WORK INSTRUCTION →
Leave out all lines before the one containing "(285, 114) = (298, 174): brown", and copy that line and all the rest below it exactly.

ENTRIES SUPPLIED →
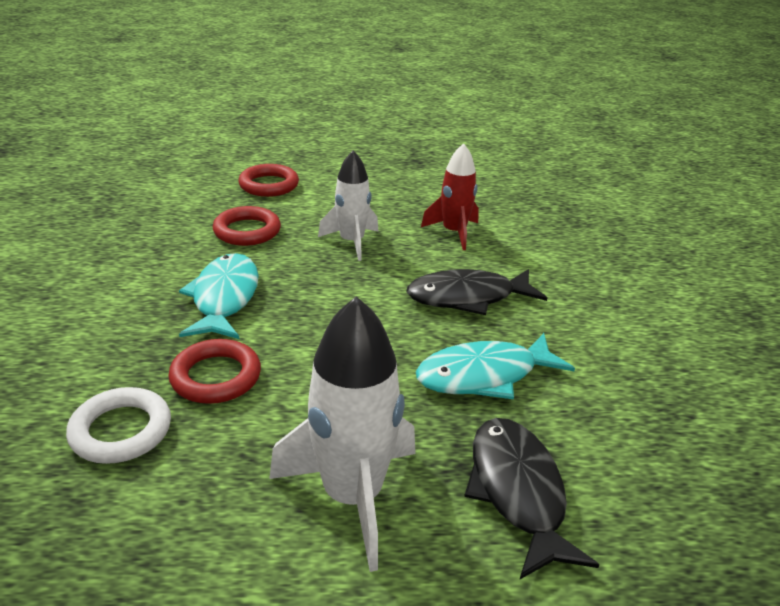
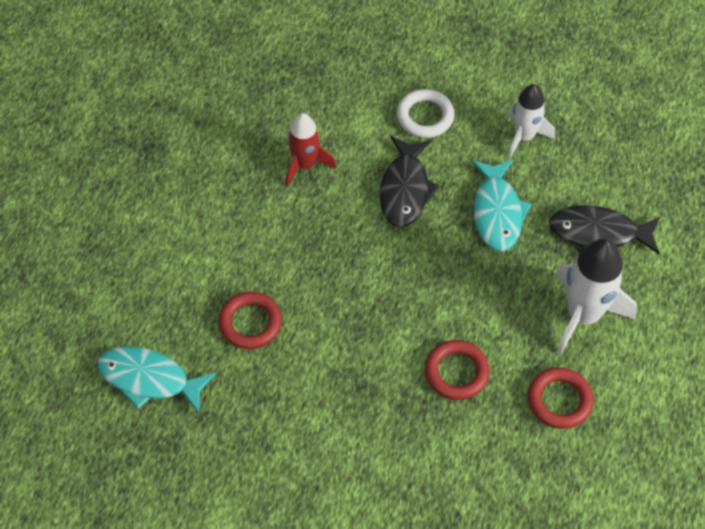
camera: 70 degrees left, 25 degrees up
(121, 431) = (498, 433): white ring -> white ring (425, 116)
(224, 298) = (357, 355): turquoise fish -> turquoise fish (149, 379)
(269, 185) = (159, 289): red ring -> red ring (559, 400)
(352, 242) = (297, 245): white rocket -> white rocket (524, 136)

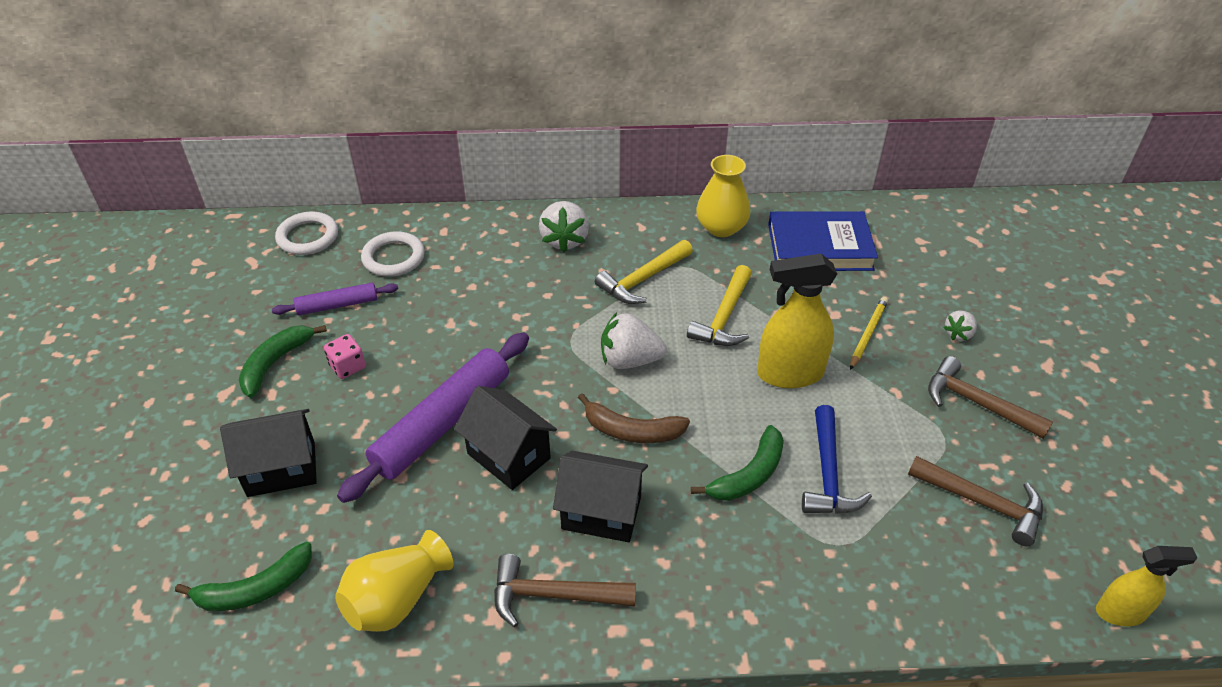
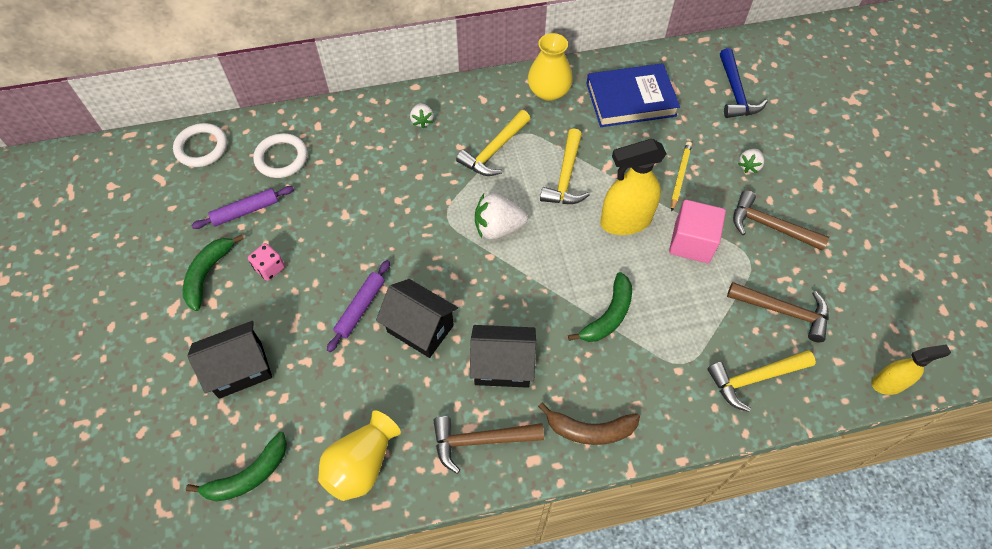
camera: 10 degrees left, 15 degrees up
(442, 423) = (360, 308): purple rolling pin -> purple rolling pin, size x0.53
(565, 240) = (422, 121): white strawberry -> white strawberry, size x0.57
(632, 431) = (512, 291): brown banana -> brown banana (590, 430)
(828, 473) = (667, 304): blue hammer -> blue hammer (735, 92)
(871, 408) = (692, 242): none -> pink cube
(932, 577) = (755, 378): none -> yellow hammer

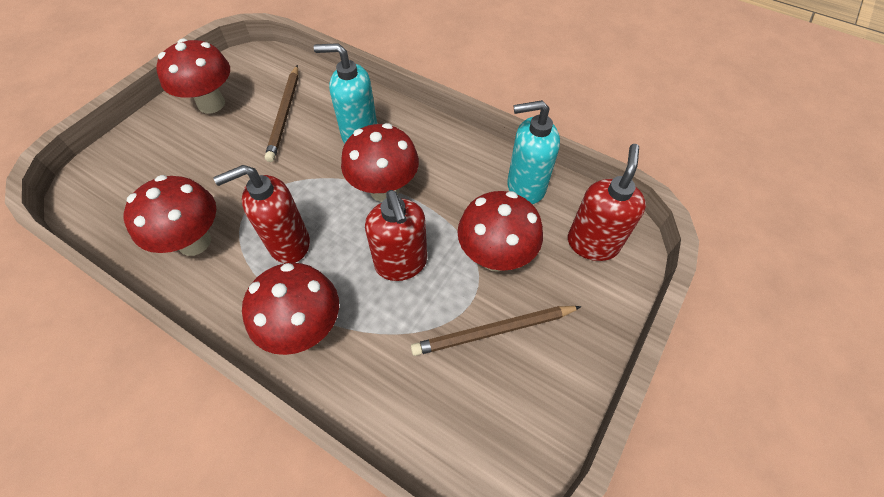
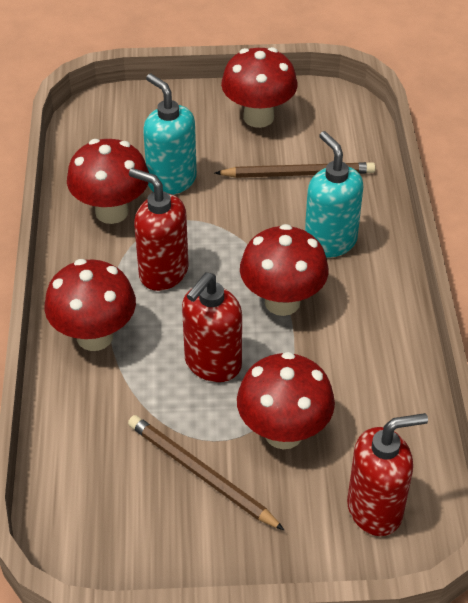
camera: 55 degrees right, 10 degrees down
(285, 114) = (298, 174): brown pencil -> brown pencil turned 150 degrees counterclockwise
(525, 187) = (395, 413): turquoise soap dispenser -> turquoise soap dispenser (171, 180)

SOLUTION FOR THIS EXERCISE →
(285, 114) = (298, 174): brown pencil -> brown pencil turned 150 degrees counterclockwise
(525, 187) = (395, 413): turquoise soap dispenser -> turquoise soap dispenser (171, 180)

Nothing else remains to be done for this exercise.